— DIRECTIONS —
Give again every line from the one with "(727, 191) = (467, 568): orange" through the last line of the data, exactly, and leave out the lines before it.

— MATERIAL TO PROCESS —
===

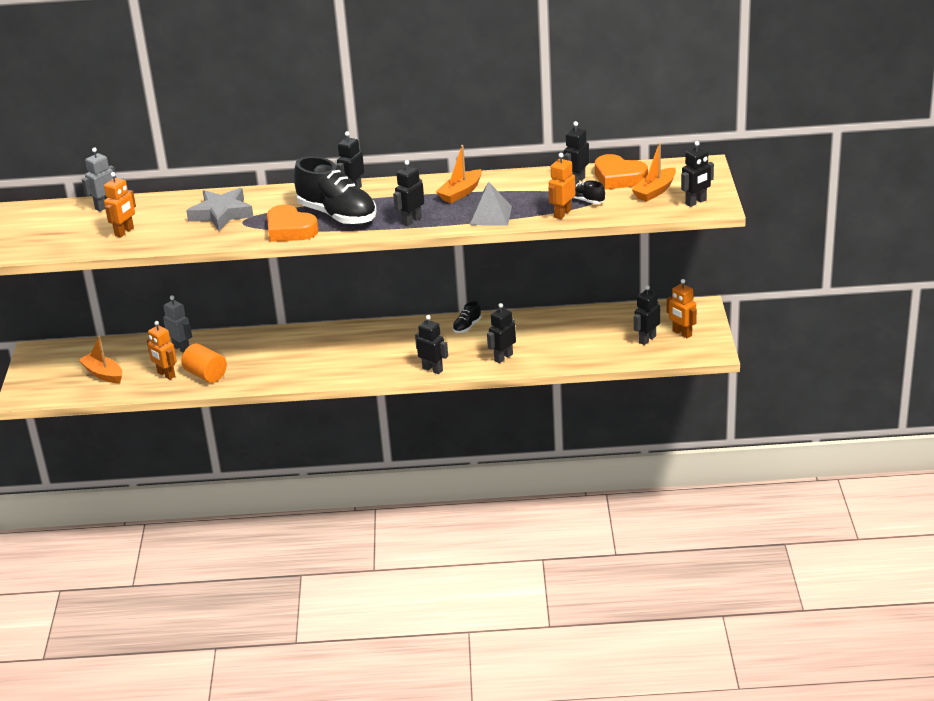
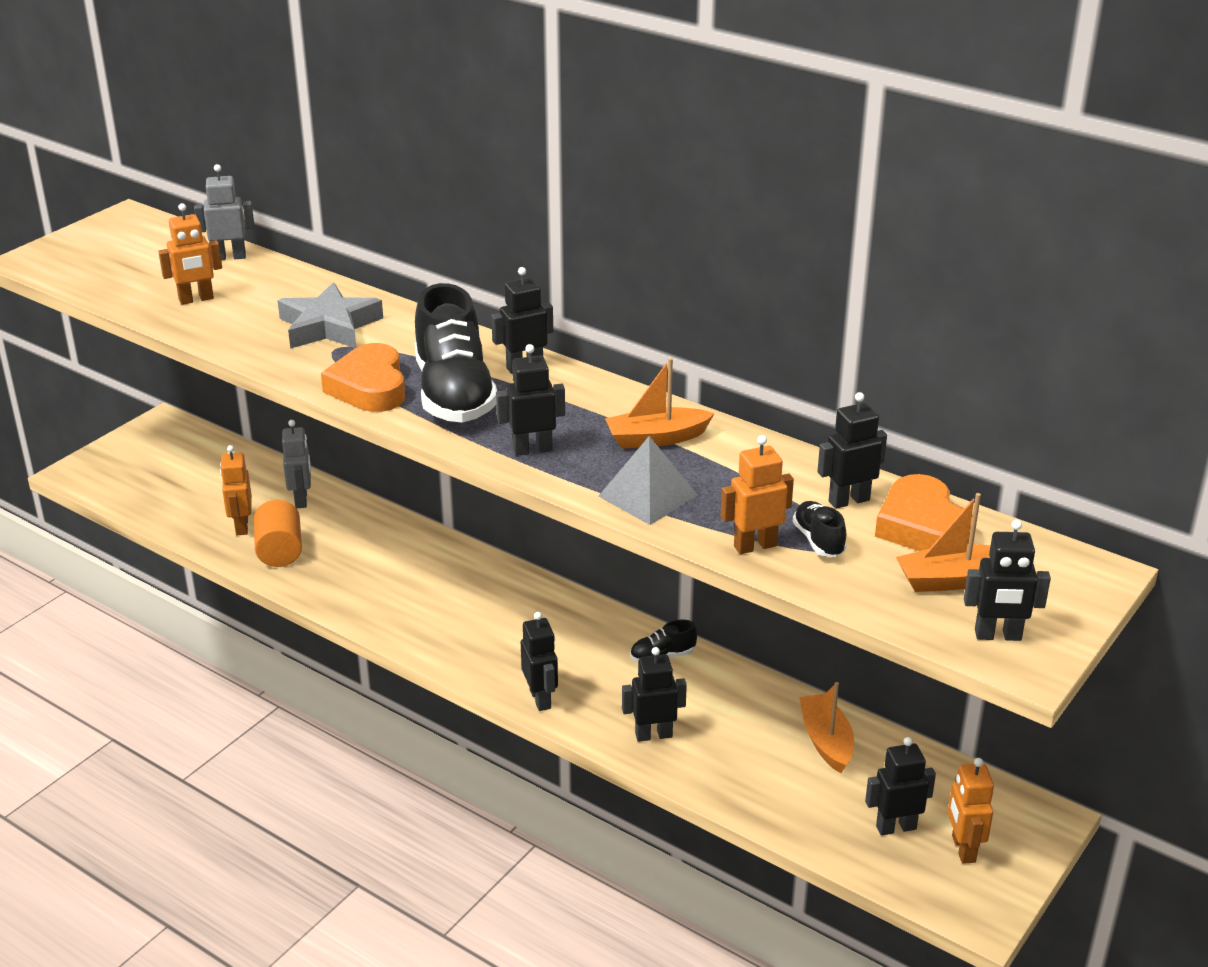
camera: 35 degrees right, 0 degrees up
(103, 374) = (184, 489): orange boat -> orange boat (826, 741)

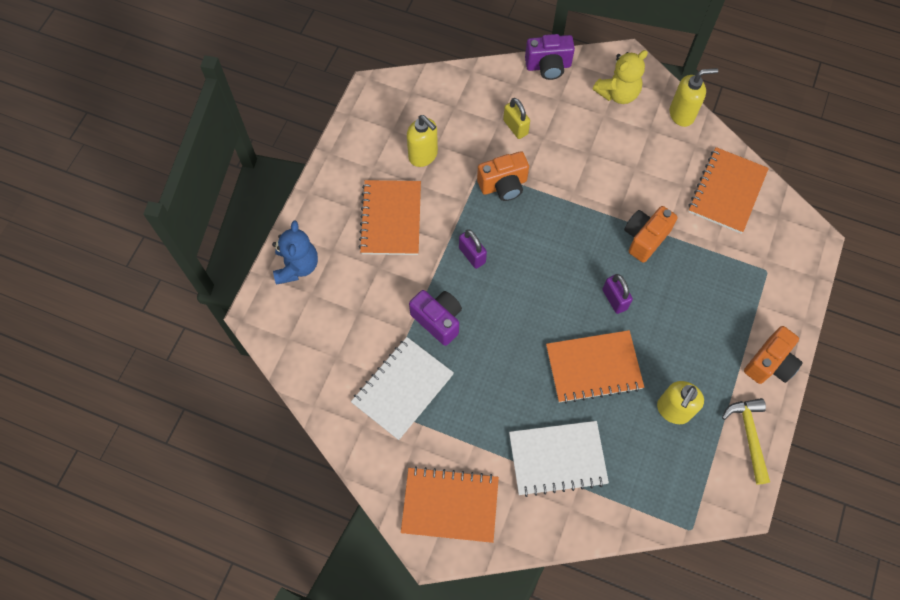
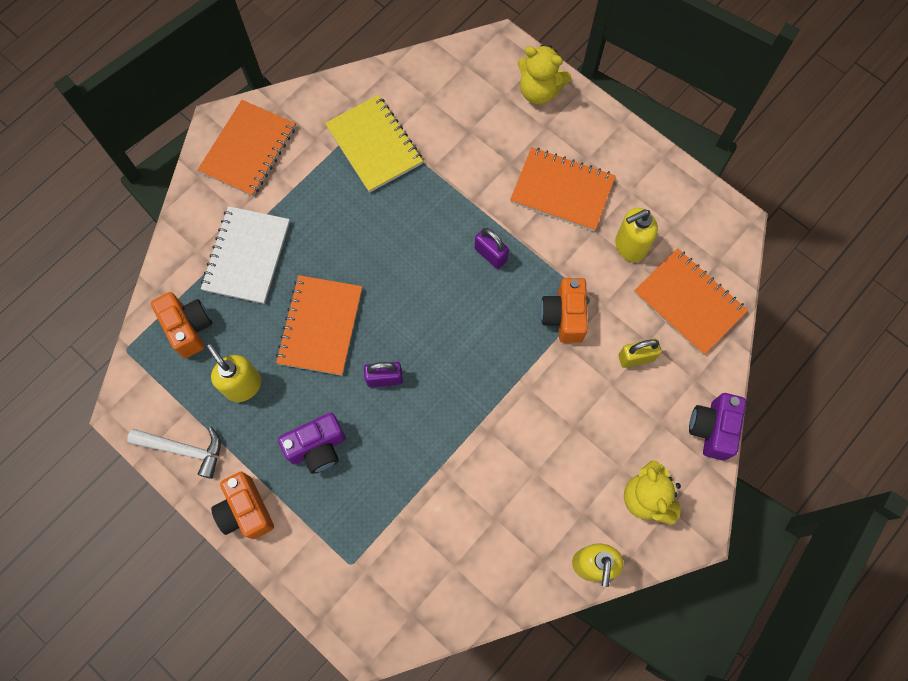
camera: 110 degrees right, 5 degrees up
(297, 266) = (539, 91): blue teddy bear -> yellow teddy bear
(402, 389) = (374, 145): white notebook -> yellow notebook
(438, 320) = (431, 198): purple camera -> purple camera (317, 448)
(472, 255) = (490, 254): purple padlock -> purple padlock turned 60 degrees clockwise
(645, 238) = (443, 443): orange camera -> orange camera (189, 328)
(727, 191) = (467, 568): orange notebook -> orange notebook (688, 303)
(749, 436) = (184, 450): yellow hammer -> white hammer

===

— RESULT —
(727, 191) = (467, 568): orange notebook -> orange notebook (688, 303)
(749, 436) = (184, 450): yellow hammer -> white hammer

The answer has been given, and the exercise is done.